↓↓↓

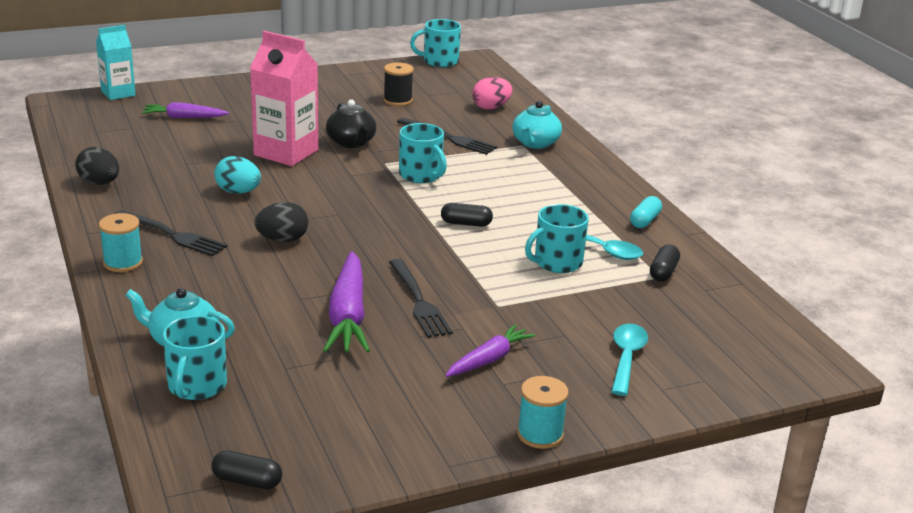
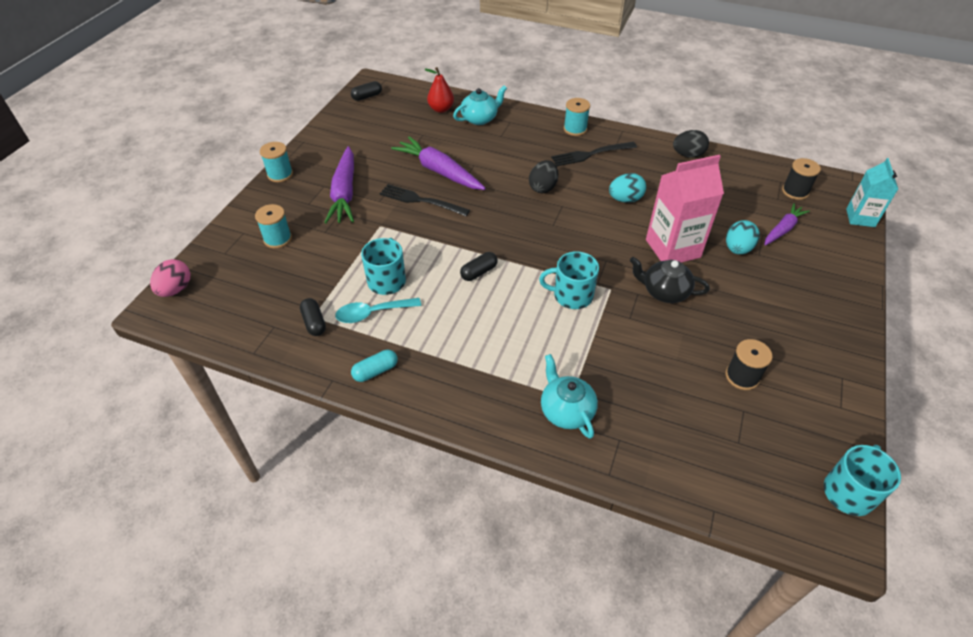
camera: 135 degrees right, 20 degrees up
(107, 123) = (795, 191): none -> black spool
(196, 386) = (441, 109): turquoise mug -> red pear
(244, 128) = (737, 249): none -> turquoise egg
(449, 137) = (627, 357): black fork -> none
(488, 359) = (344, 193): purple carrot -> purple carrot, size x1.64
(491, 107) = (675, 439): pink egg -> pink egg (176, 289)
(626, 358) = (277, 239): turquoise spoon -> turquoise spool
(644, 221) = (375, 371): turquoise capsule -> turquoise capsule turned 75 degrees clockwise

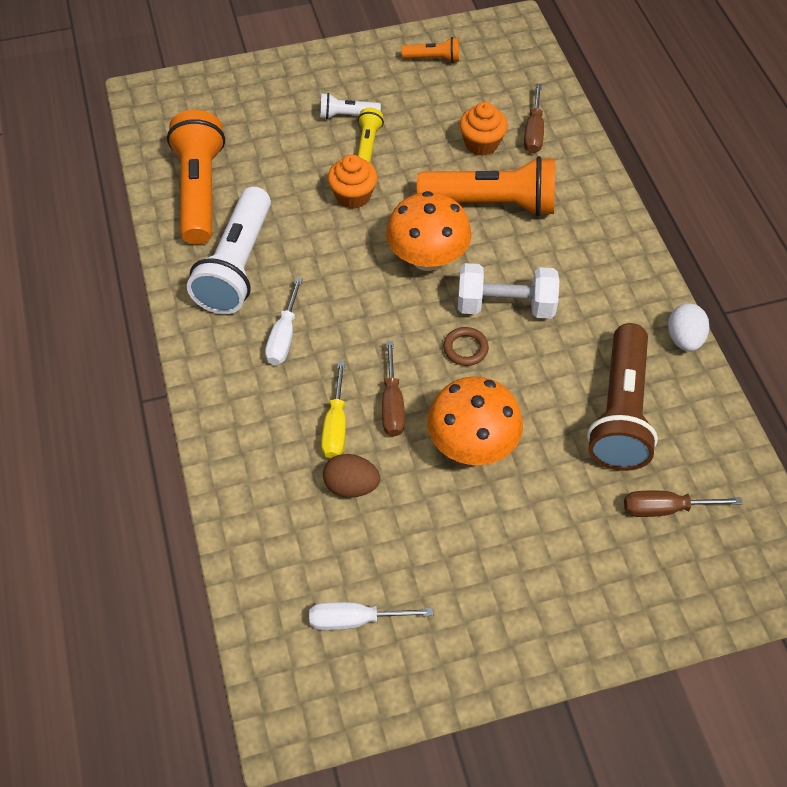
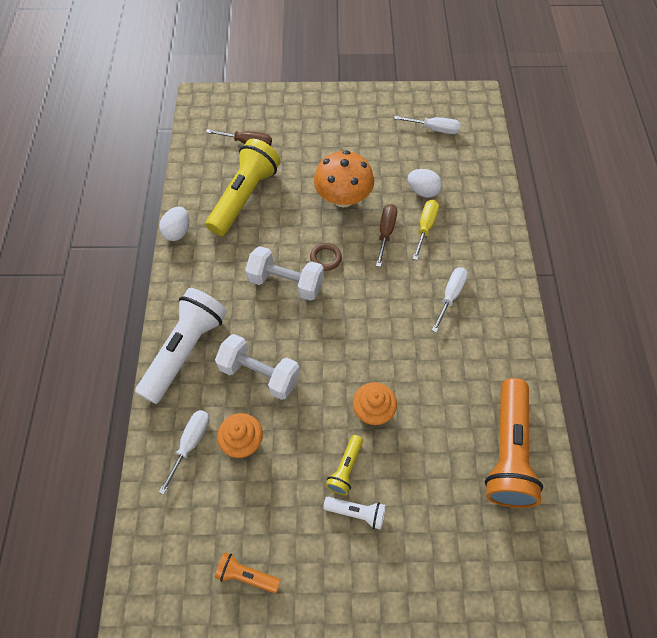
camera: 165 degrees left, 5 degrees up
(237, 266) = (480, 363): white flashlight -> white flashlight (185, 350)
(351, 486) = (423, 191): brown egg -> white egg
(427, 258) = (329, 335): orange mushroom -> none
(492, 203) = (259, 374): orange flashlight -> white dumbbell
(533, 132) = (191, 443): brown screwdriver -> white screwdriver
(620, 412) = (244, 197): brown flashlight -> yellow flashlight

↑↑↑

Reproduce the records above word for word, without the images.

camera: 135 degrees right, 20 degrees up
(107, 123) = (795, 191): none -> black spool
(196, 386) = (441, 109): turquoise mug -> red pear
(244, 128) = (737, 249): none -> turquoise egg
(449, 137) = (627, 357): black fork -> none
(488, 359) = (344, 193): purple carrot -> purple carrot, size x1.64
(491, 107) = (675, 439): pink egg -> pink egg (176, 289)
(626, 358) = (277, 239): turquoise spoon -> turquoise spool
(644, 221) = (375, 371): turquoise capsule -> turquoise capsule turned 75 degrees clockwise

camera: 165 degrees left, 5 degrees up
(237, 266) = (480, 363): white flashlight -> white flashlight (185, 350)
(351, 486) = (423, 191): brown egg -> white egg
(427, 258) = (329, 335): orange mushroom -> none
(492, 203) = (259, 374): orange flashlight -> white dumbbell
(533, 132) = (191, 443): brown screwdriver -> white screwdriver
(620, 412) = (244, 197): brown flashlight -> yellow flashlight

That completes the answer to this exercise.